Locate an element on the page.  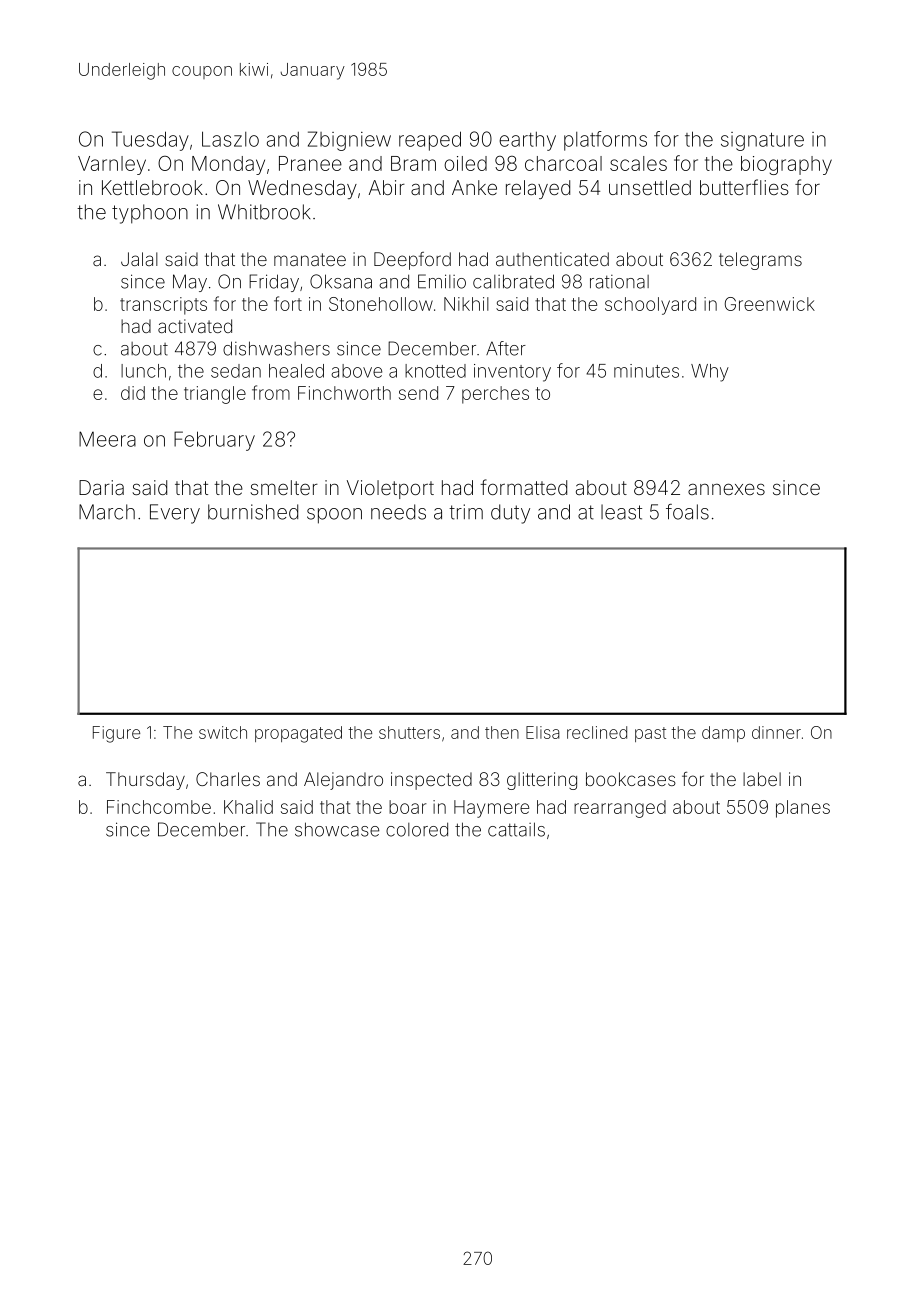
sedan is located at coordinates (236, 371).
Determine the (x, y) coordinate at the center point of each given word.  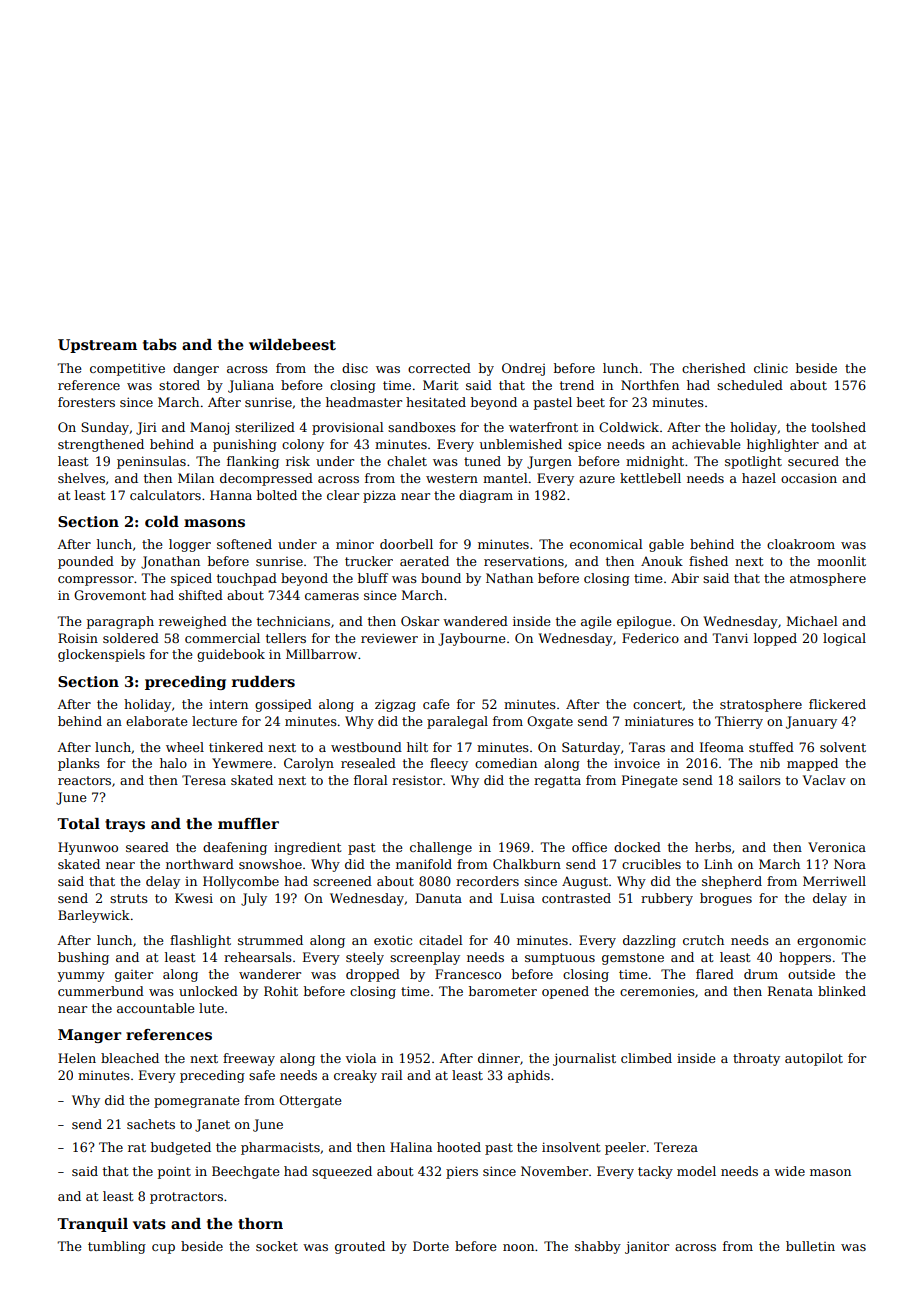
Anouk (662, 561)
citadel (441, 940)
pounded (86, 562)
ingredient (307, 848)
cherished (714, 368)
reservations (524, 561)
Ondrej (523, 369)
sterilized (265, 427)
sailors (760, 780)
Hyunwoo (88, 848)
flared (715, 974)
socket (277, 1246)
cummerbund (101, 991)
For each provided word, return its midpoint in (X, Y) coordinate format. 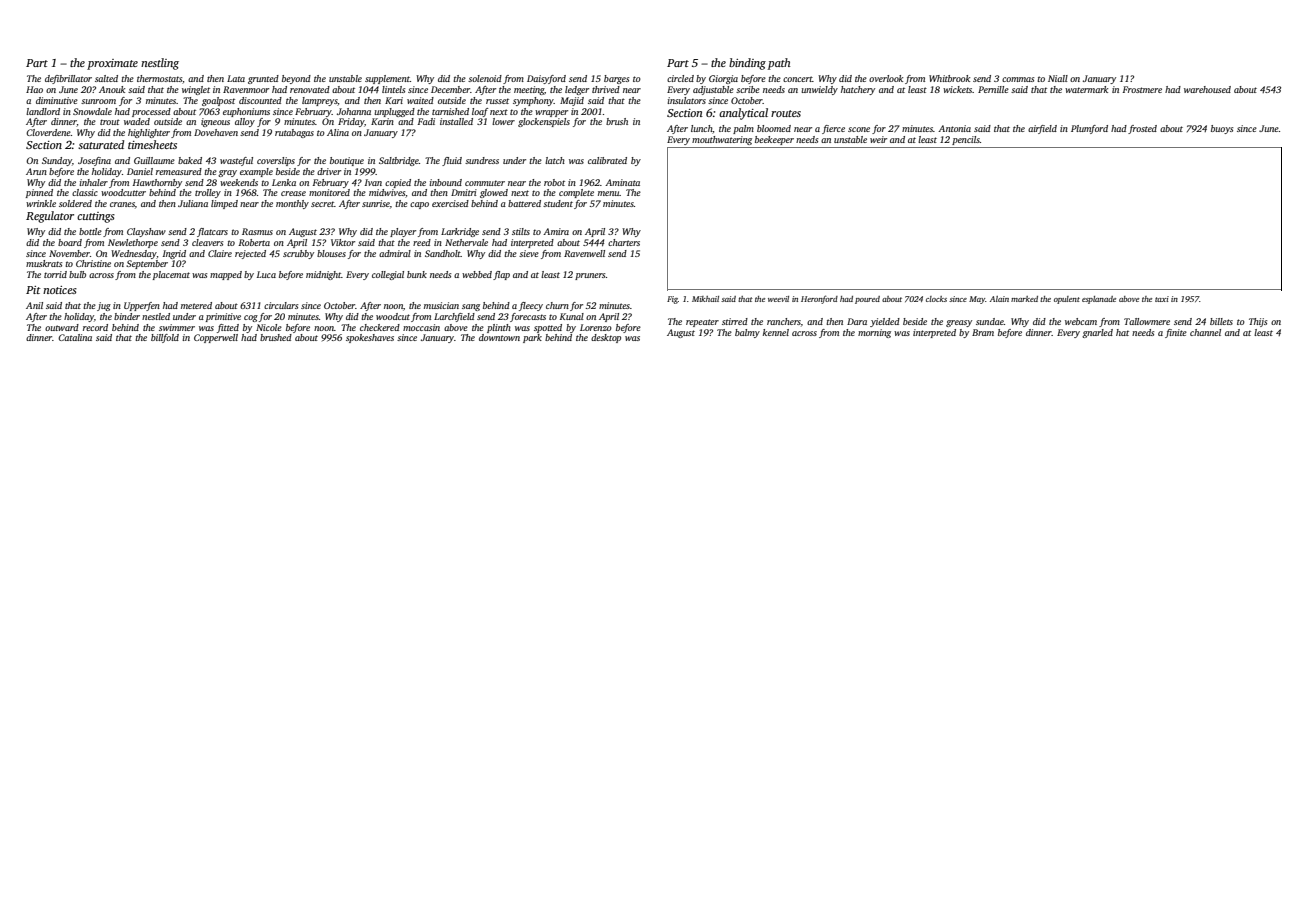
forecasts (528, 317)
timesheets (152, 144)
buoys (1222, 129)
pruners (590, 276)
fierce (833, 129)
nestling (160, 64)
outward (62, 327)
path (779, 64)
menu (609, 193)
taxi (1162, 299)
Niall (1058, 78)
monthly (292, 204)
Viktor (343, 242)
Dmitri (464, 192)
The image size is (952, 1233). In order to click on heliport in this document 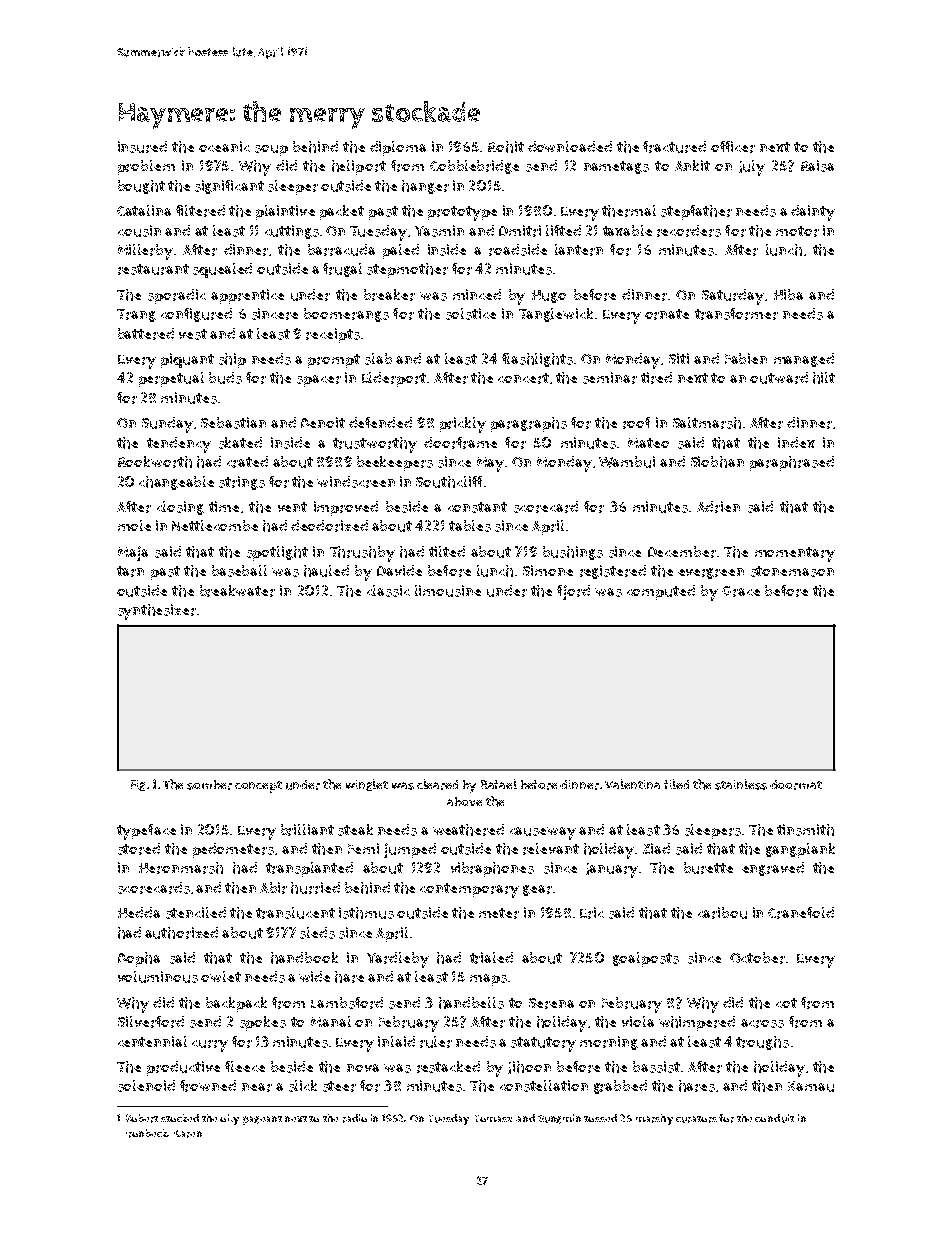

- _WHAT IS BEING ASKED_: Rewrite all the records above with every "word" replaced by "term", changing nothing else and leaving out the pictures.

- _ANSWER TO THIS EXERCISE_:
Locate an element on the page.  
sedan is located at coordinates (236, 371).
Determine the (x, y) coordinate at the center point of each given term.  
Anouk (662, 561)
citadel (441, 940)
pounded (86, 562)
ingredient (307, 848)
cherished (714, 368)
reservations (524, 561)
Ondrej (523, 369)
sterilized (265, 427)
sailors (760, 780)
Hyunwoo (88, 848)
flared (715, 974)
socket (277, 1246)
cummerbund (101, 991)
For each provided term, return its midpoint in (X, Y) coordinate format. 
forecasts (528, 317)
timesheets (152, 144)
buoys (1222, 129)
pruners (590, 276)
fierce (833, 129)
nestling (160, 64)
outward (62, 327)
path (779, 64)
menu (609, 193)
taxi (1162, 299)
Niall (1058, 78)
monthly (292, 204)
Viktor (343, 242)
Dmitri (464, 192)
The image size is (952, 1233). In order to click on heliport in this document 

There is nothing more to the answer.